= PROBLEM STATEMENT =
Examine the records and identify each line that includes the string "orange". Copy those lines.

++++ EXERCISE DATA ++++

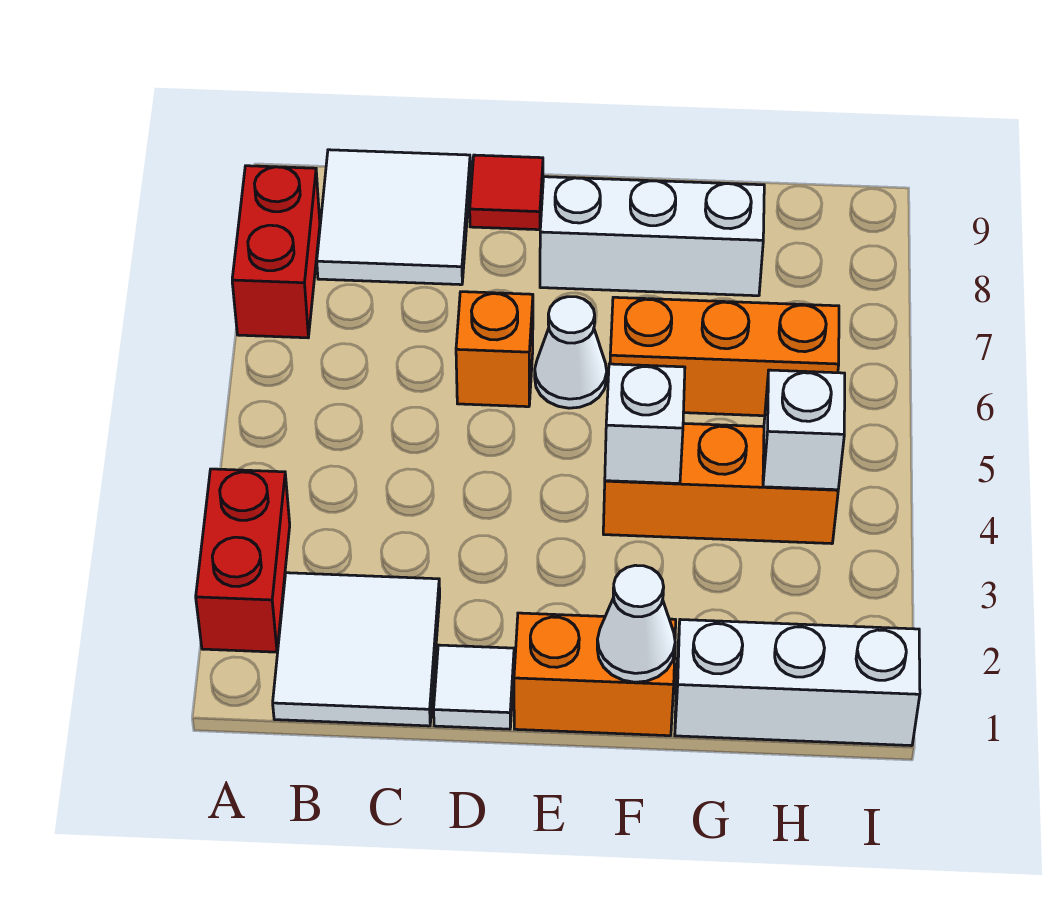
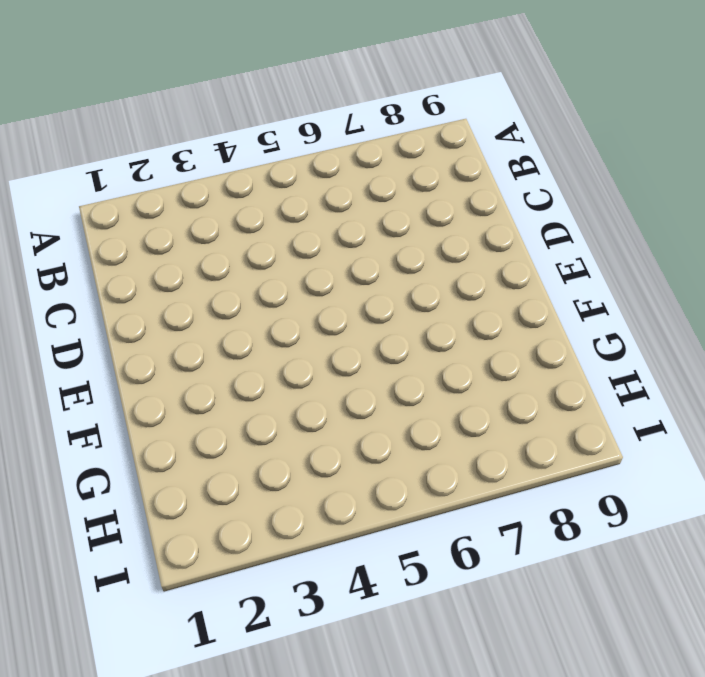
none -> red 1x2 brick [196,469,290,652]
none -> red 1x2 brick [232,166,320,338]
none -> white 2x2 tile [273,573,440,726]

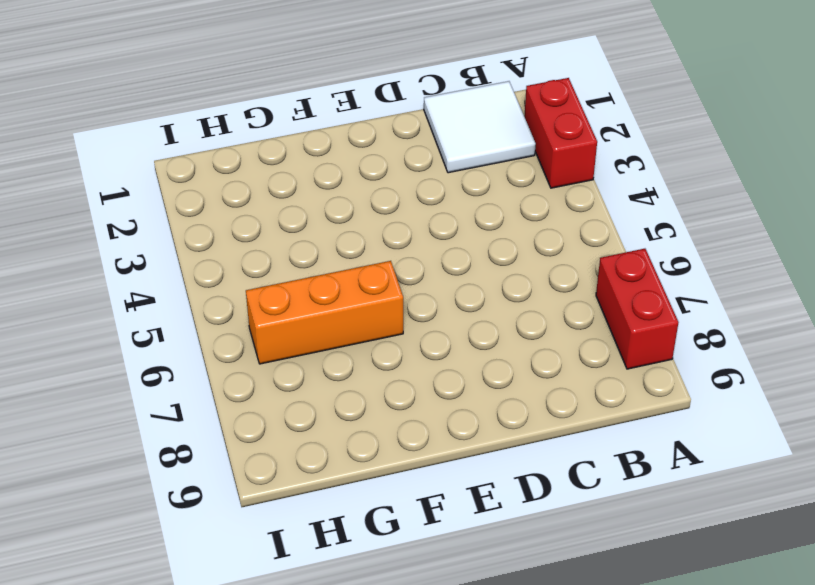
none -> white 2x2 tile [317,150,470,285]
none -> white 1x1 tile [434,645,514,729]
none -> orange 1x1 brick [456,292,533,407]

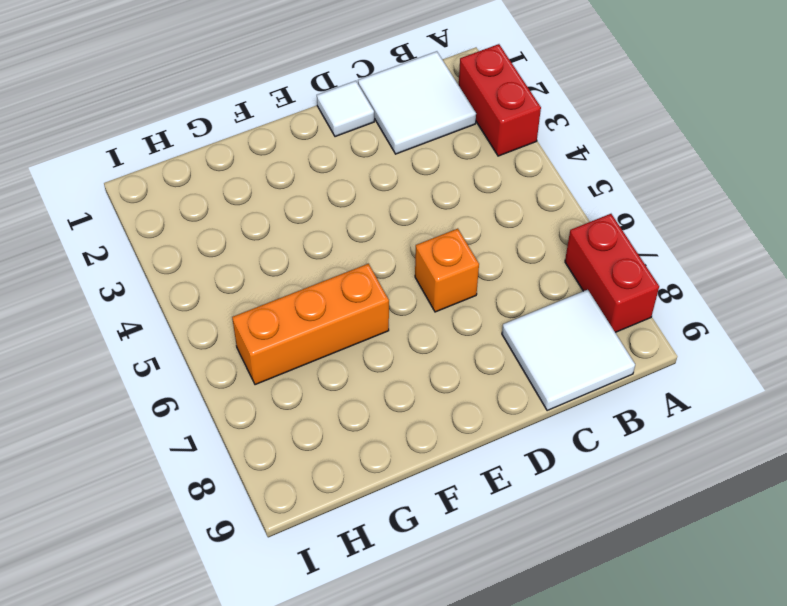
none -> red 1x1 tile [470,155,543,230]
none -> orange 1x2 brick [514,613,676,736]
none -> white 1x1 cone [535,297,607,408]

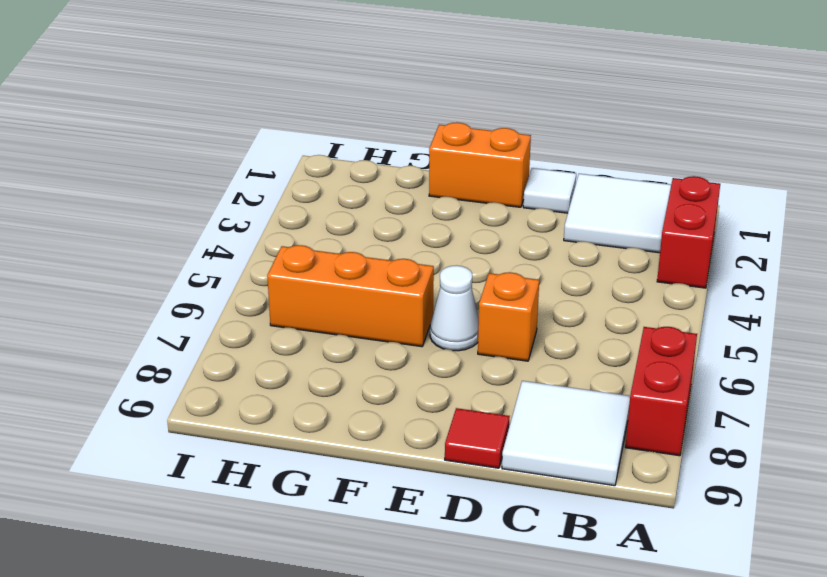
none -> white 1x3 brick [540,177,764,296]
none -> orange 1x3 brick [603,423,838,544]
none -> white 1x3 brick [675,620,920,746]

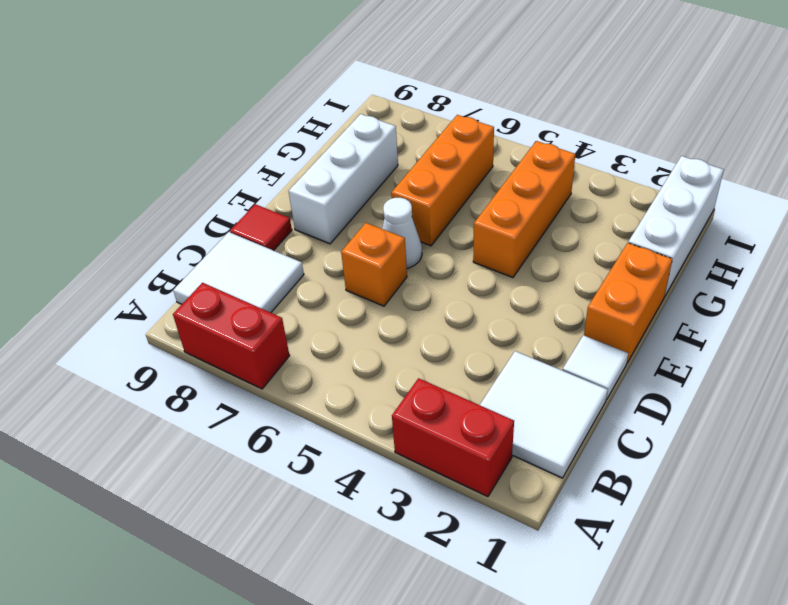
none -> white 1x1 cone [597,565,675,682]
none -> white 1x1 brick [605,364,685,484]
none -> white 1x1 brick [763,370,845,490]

++++
++++ EXERCISE DATA ++++

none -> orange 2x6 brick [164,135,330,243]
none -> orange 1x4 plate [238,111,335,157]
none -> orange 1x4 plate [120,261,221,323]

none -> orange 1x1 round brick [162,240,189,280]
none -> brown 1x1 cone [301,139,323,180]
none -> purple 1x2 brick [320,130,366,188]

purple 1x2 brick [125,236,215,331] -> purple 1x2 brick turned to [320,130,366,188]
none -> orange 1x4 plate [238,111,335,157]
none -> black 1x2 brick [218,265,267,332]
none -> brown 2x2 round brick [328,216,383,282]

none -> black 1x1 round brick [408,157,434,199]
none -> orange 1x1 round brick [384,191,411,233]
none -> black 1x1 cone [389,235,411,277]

++++
++++ EXERCISE DATA ++++

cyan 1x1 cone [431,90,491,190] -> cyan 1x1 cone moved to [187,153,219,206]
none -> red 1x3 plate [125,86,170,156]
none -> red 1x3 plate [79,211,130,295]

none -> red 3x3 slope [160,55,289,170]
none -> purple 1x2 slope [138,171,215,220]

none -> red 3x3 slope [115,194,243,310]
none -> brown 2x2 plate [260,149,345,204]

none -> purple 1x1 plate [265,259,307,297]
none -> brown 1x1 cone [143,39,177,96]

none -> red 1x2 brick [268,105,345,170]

++++

= THE ANSWER =
none -> orange 1x1 brick [456,292,533,407]
none -> orange 1x2 brick [514,613,676,736]
none -> orange 1x3 brick [603,423,838,544]
none -> orange 2x6 brick [164,135,330,243]
none -> orange 1x4 plate [238,111,335,157]
none -> orange 1x4 plate [120,261,221,323]
none -> orange 1x1 round brick [162,240,189,280]
none -> orange 1x4 plate [238,111,335,157]
none -> orange 1x1 round brick [384,191,411,233]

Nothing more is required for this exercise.